* Dataset records *
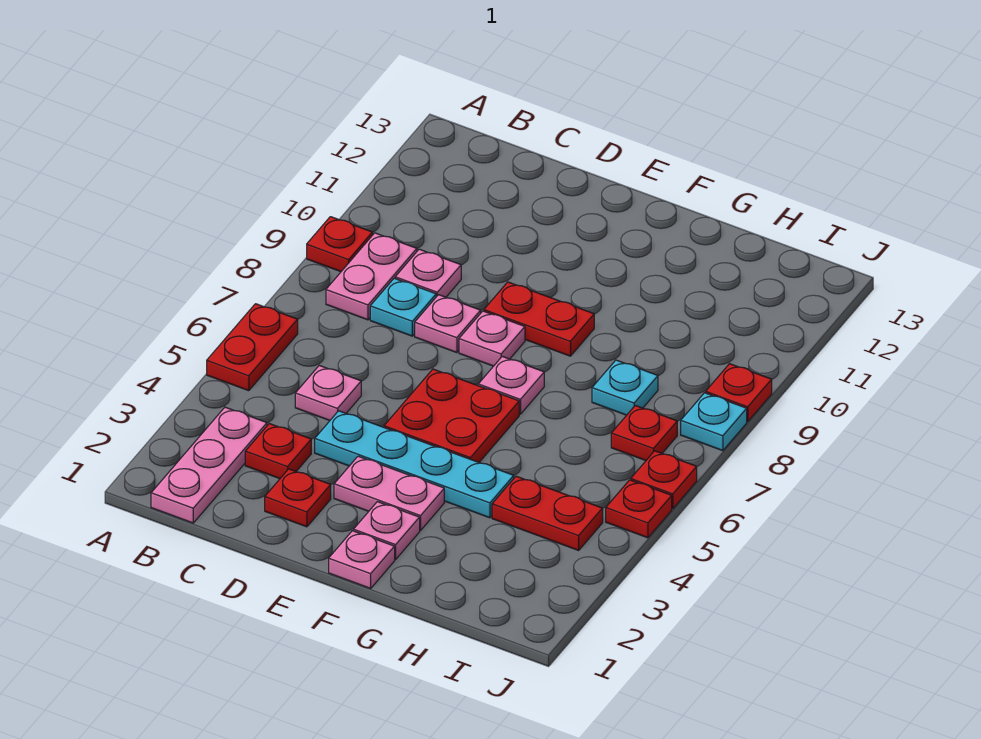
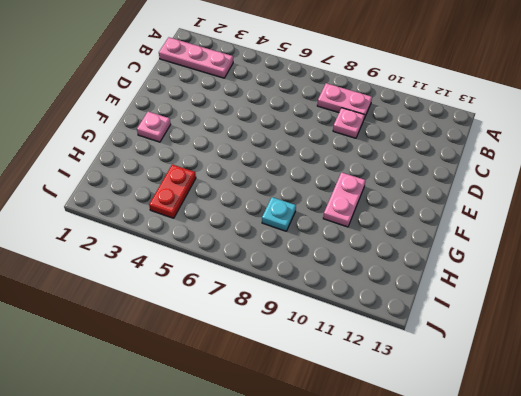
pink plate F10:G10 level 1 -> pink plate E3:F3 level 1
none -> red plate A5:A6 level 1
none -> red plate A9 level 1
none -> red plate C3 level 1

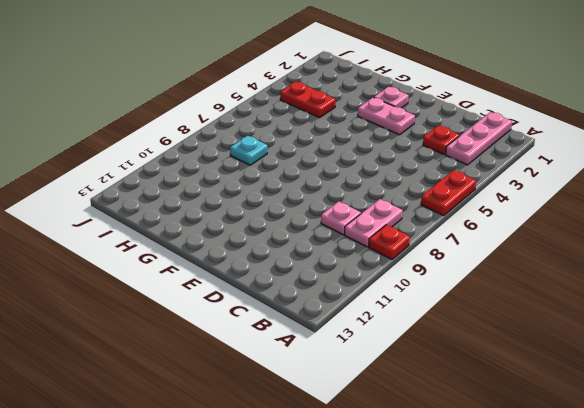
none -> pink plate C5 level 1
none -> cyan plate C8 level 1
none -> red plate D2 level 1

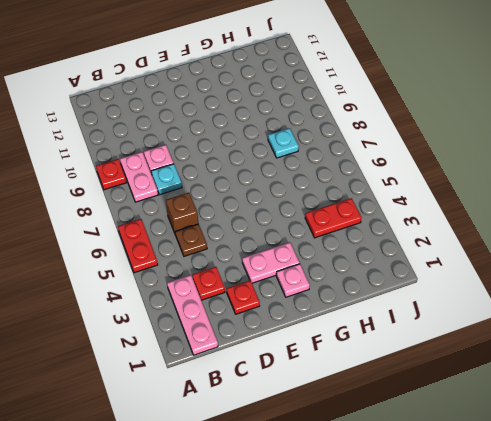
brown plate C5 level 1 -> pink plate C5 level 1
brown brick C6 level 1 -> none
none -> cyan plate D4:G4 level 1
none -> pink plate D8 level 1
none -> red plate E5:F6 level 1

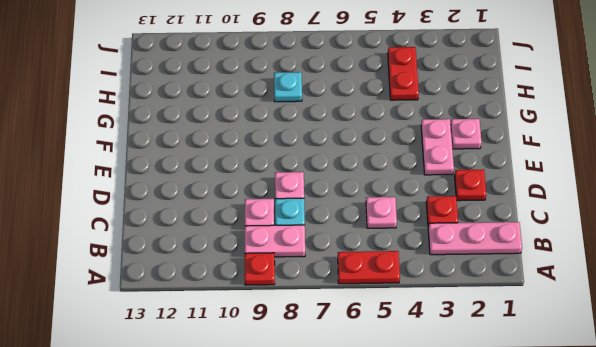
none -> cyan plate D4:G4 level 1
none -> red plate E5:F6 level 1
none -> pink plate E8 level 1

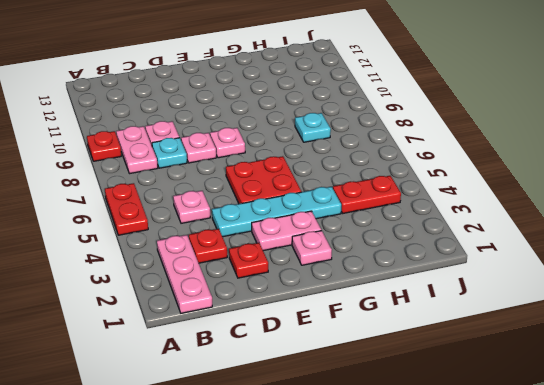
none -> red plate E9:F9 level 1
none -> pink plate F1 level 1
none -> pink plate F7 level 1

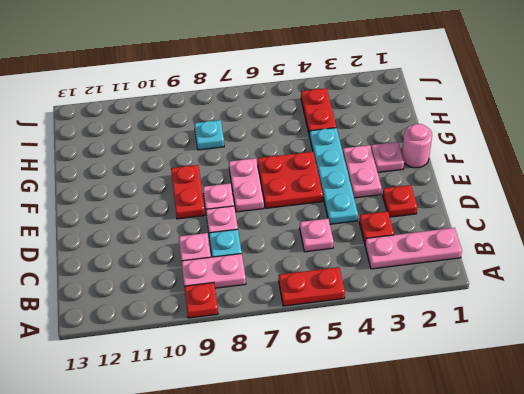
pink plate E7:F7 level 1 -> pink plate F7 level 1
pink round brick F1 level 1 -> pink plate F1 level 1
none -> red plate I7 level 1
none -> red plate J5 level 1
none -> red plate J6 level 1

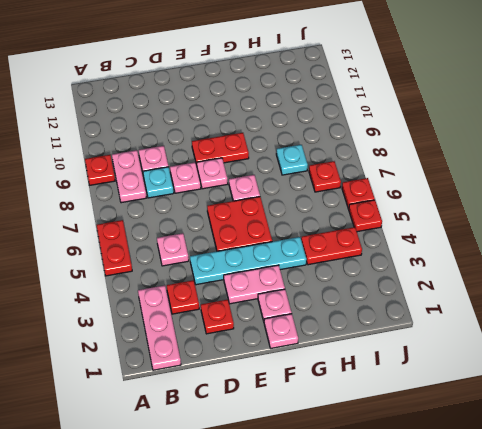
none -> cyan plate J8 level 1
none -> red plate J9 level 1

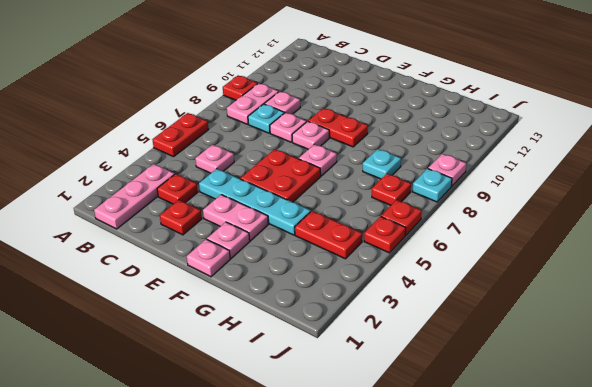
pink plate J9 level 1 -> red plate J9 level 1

* * *

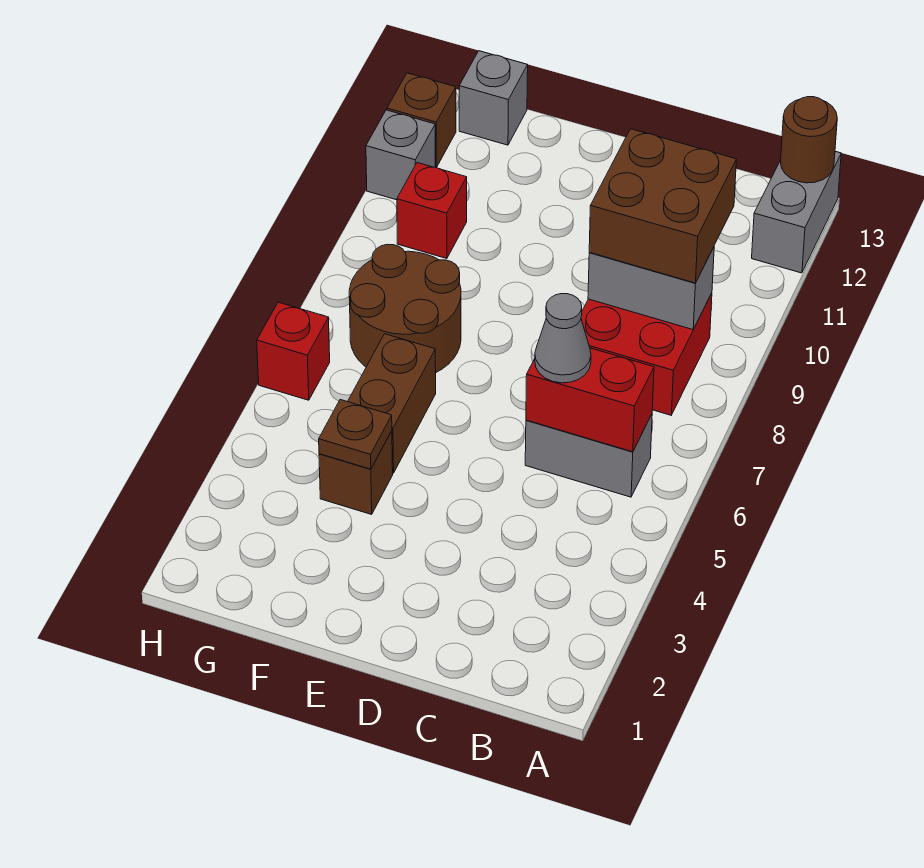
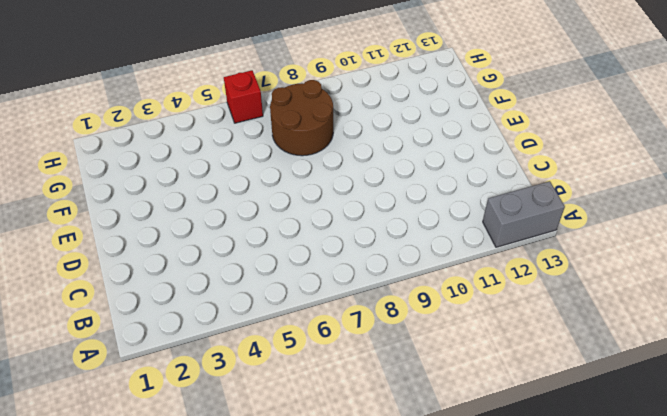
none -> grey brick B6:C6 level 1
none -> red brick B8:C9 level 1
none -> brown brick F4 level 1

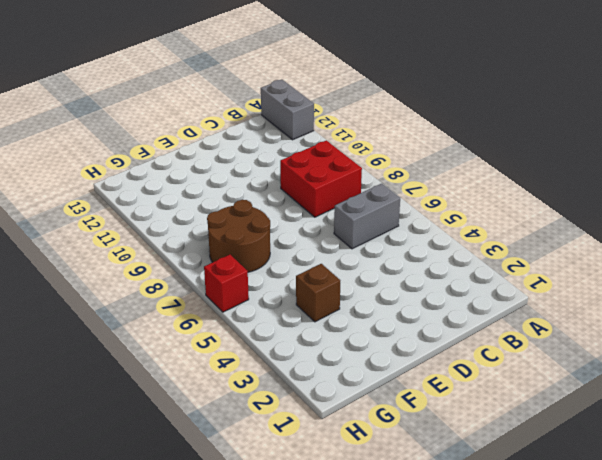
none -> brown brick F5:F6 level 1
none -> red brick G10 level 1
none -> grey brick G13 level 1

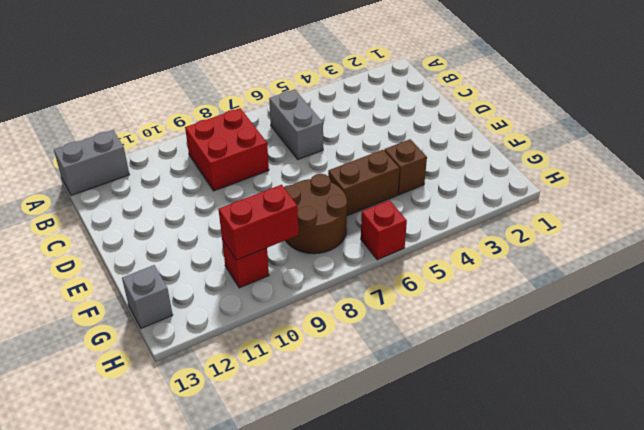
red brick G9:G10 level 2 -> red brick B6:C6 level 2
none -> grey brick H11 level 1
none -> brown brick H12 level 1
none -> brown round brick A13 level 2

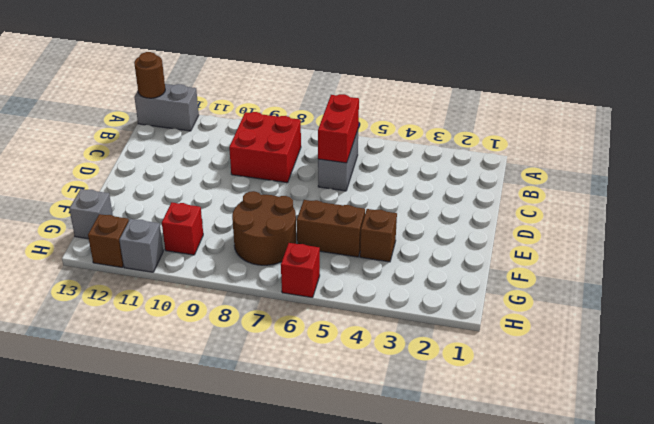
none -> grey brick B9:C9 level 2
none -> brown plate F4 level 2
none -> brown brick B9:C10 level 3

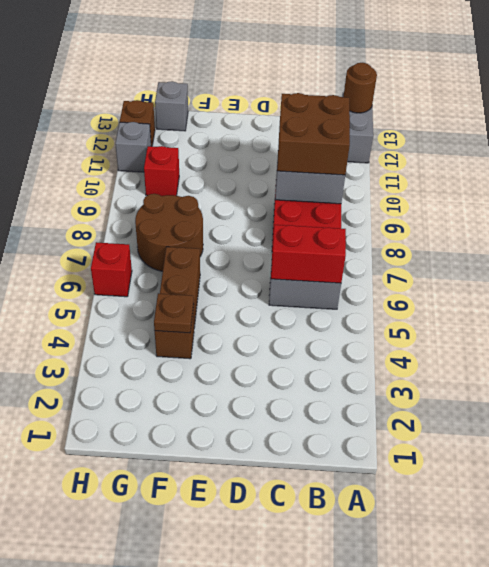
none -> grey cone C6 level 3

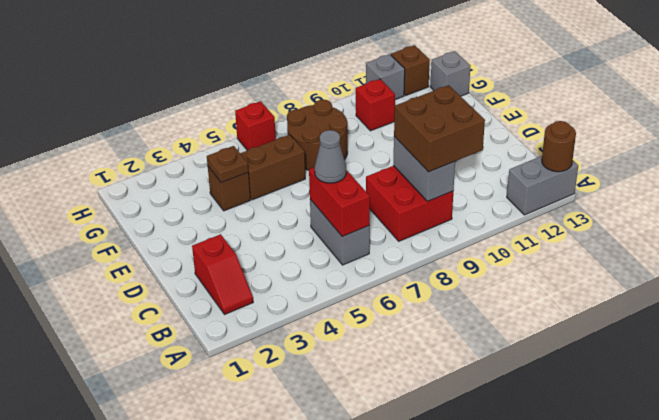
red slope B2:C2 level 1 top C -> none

...

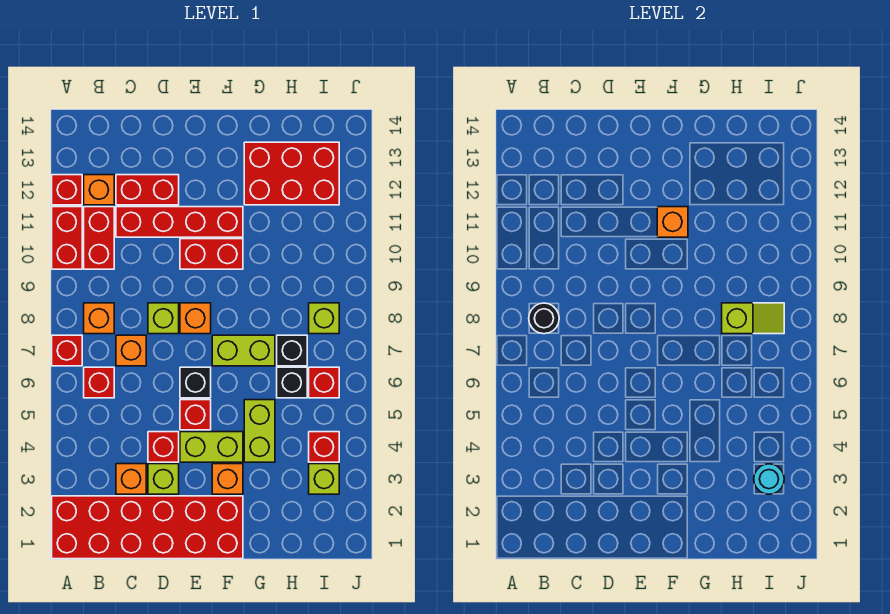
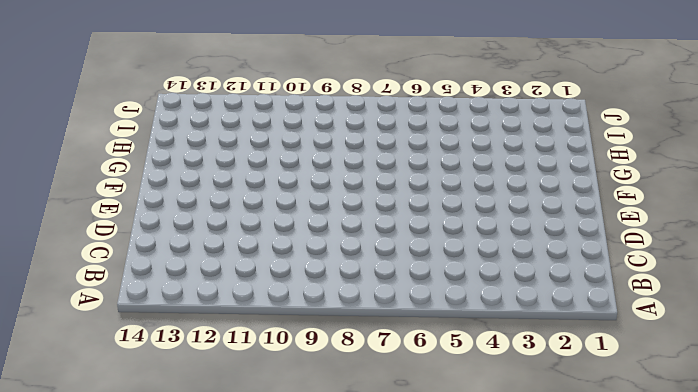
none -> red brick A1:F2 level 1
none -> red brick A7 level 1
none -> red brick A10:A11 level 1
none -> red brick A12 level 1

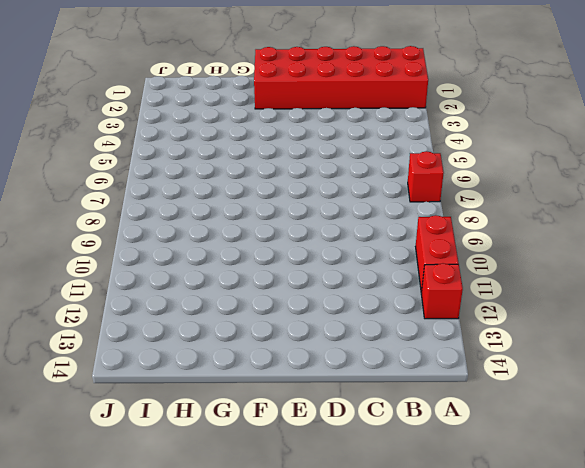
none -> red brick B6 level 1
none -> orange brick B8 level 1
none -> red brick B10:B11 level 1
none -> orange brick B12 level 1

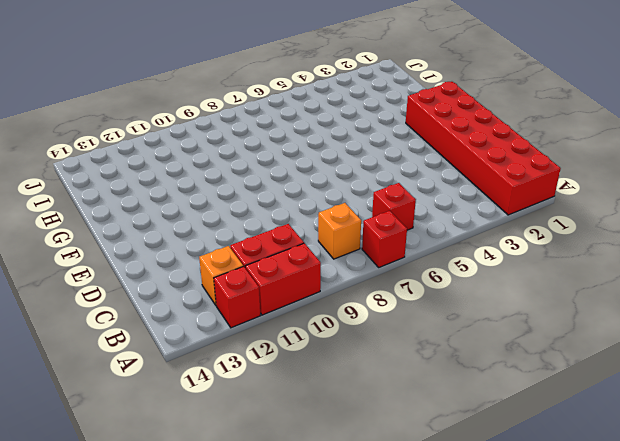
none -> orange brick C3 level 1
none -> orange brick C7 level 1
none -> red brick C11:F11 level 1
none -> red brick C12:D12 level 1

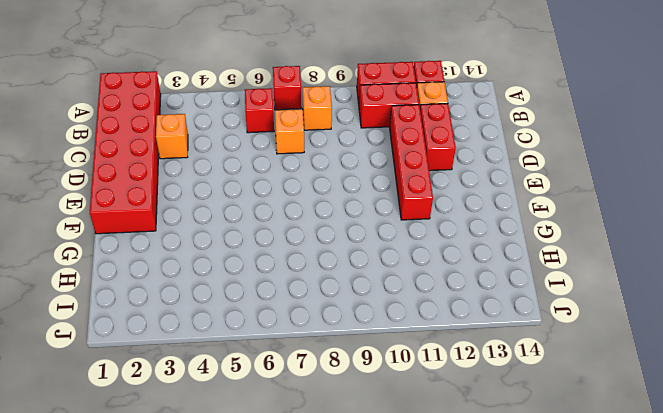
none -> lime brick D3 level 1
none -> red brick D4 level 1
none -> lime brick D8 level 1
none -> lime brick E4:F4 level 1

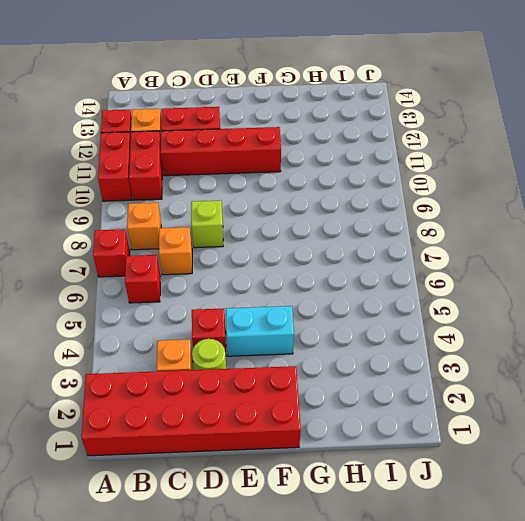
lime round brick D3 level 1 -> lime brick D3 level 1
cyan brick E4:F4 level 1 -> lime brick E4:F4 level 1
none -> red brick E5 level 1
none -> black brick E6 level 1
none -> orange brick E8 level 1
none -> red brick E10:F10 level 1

* Task prompt *
Please show all lines from the entries that contain the word "cyan".

* Task output *
none -> cyan plate C8 level 1
none -> cyan plate D4:G4 level 1
none -> cyan plate D4:G4 level 1
none -> cyan plate J8 level 1
cyan brick E4:F4 level 1 -> lime brick E4:F4 level 1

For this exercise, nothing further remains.